Task directions: Only the text of the entries below should appear in your exact transcription; leave out every picture.

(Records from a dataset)
----

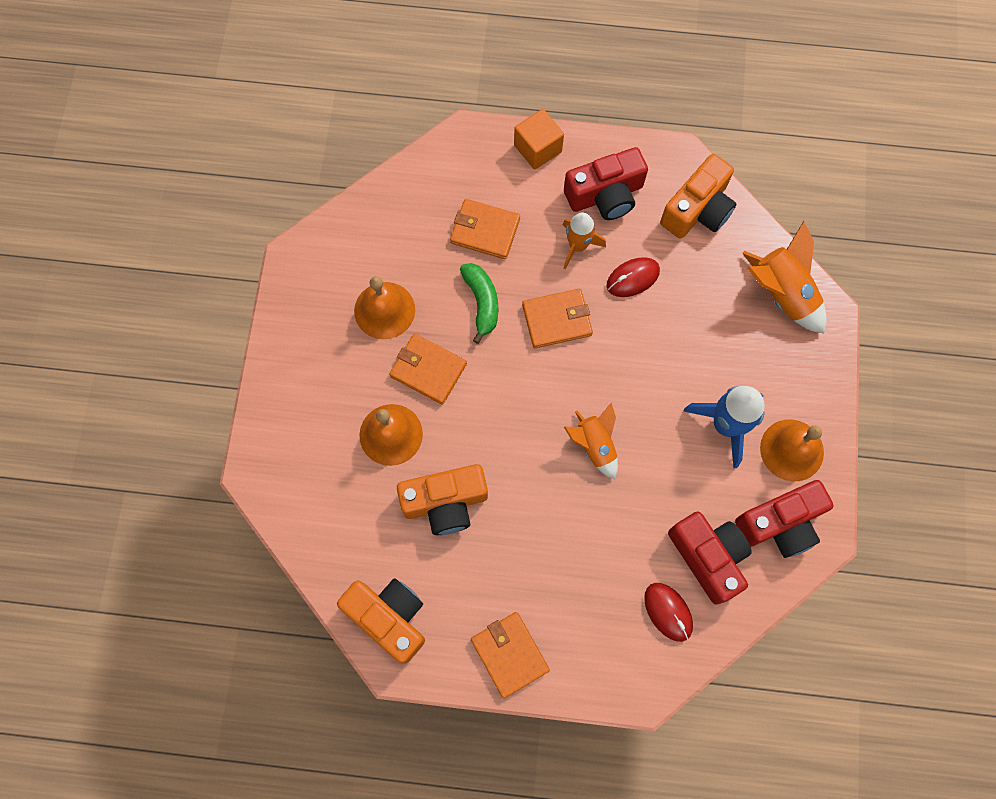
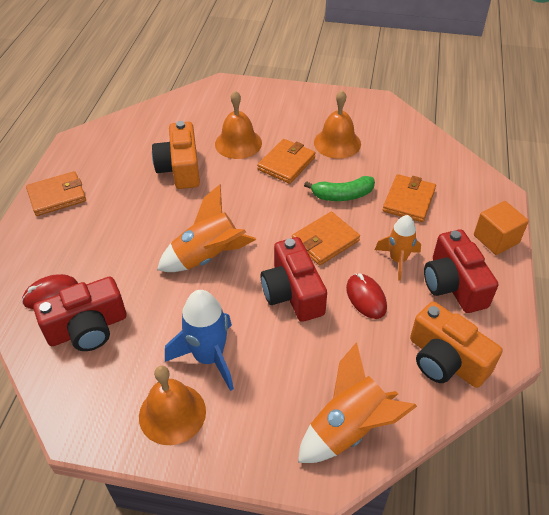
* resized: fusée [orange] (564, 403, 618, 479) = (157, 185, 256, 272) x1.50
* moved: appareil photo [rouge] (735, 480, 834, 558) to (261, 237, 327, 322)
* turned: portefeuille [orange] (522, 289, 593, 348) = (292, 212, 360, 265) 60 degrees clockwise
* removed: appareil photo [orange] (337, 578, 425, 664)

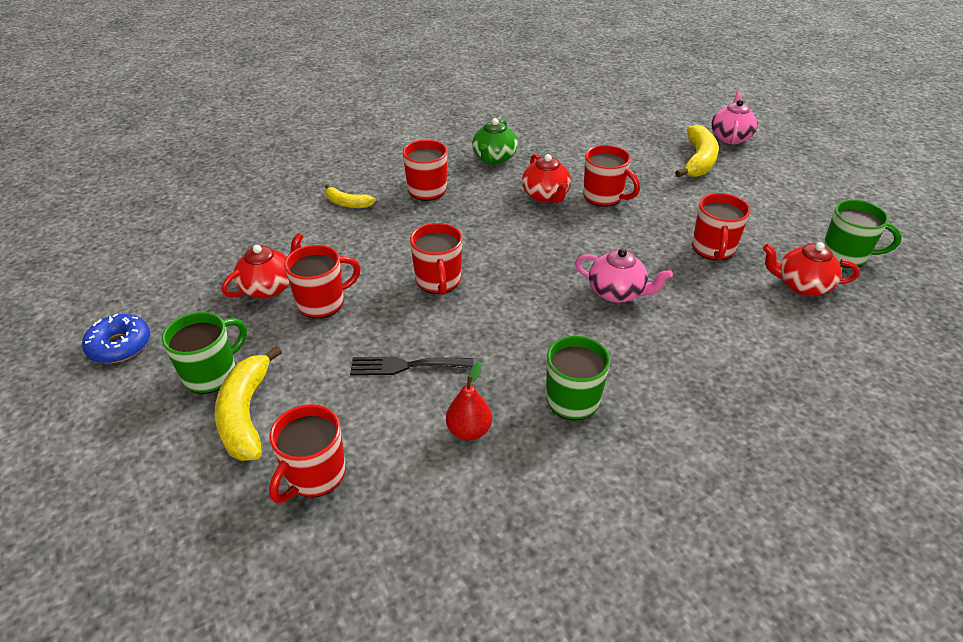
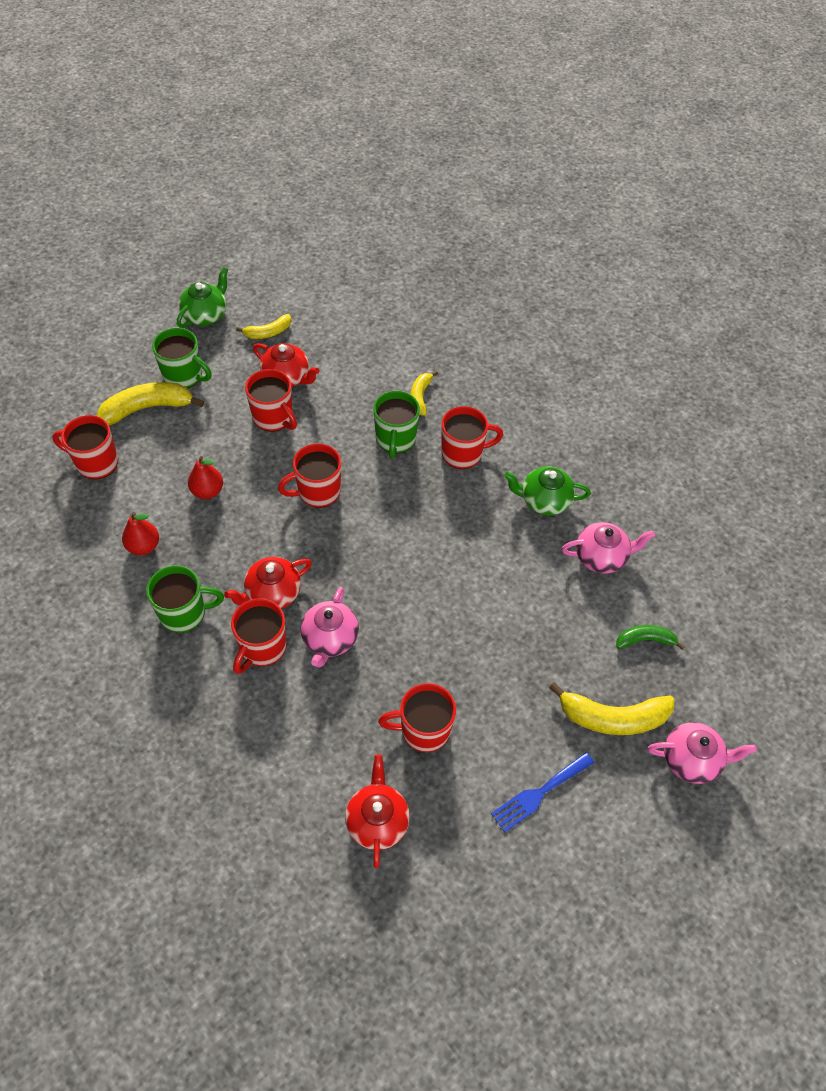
* replaced: beignet [bleu] (82, 314, 150, 363) to théière [vert] (177, 267, 228, 328)
* replaced: fourchette [noir] (350, 356, 473, 375) to poire [rouge] (188, 456, 223, 499)
* moved: théière [rouge] (522, 154, 571, 203) to (224, 557, 312, 609)
* moved: tasse [rouge] (583, 145, 640, 207) to (231, 598, 286, 674)
* added: banane [jaune] (236, 314, 291, 339)
* moved: tasse [vert] (823, 200, 902, 268) to (373, 391, 420, 459)
* added: fourchette [bleu] (491, 752, 594, 833)
* added: théière [rose] (562, 522, 655, 574)
* added: banane [vert] (616, 625, 685, 650)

----

Solution:
* resized: fusée [orange] (564, 403, 618, 479) = (157, 185, 256, 272) x1.50
* moved: appareil photo [rouge] (735, 480, 834, 558) to (261, 237, 327, 322)
* turned: portefeuille [orange] (522, 289, 593, 348) = (292, 212, 360, 265) 60 degrees clockwise
* removed: appareil photo [orange] (337, 578, 425, 664)

* replaced: beignet [bleu] (82, 314, 150, 363) to théière [vert] (177, 267, 228, 328)
* replaced: fourchette [noir] (350, 356, 473, 375) to poire [rouge] (188, 456, 223, 499)
* moved: théière [rouge] (522, 154, 571, 203) to (224, 557, 312, 609)
* moved: tasse [rouge] (583, 145, 640, 207) to (231, 598, 286, 674)
* added: banane [jaune] (236, 314, 291, 339)
* moved: tasse [vert] (823, 200, 902, 268) to (373, 391, 420, 459)
* added: fourchette [bleu] (491, 752, 594, 833)
* added: théière [rose] (562, 522, 655, 574)
* added: banane [vert] (616, 625, 685, 650)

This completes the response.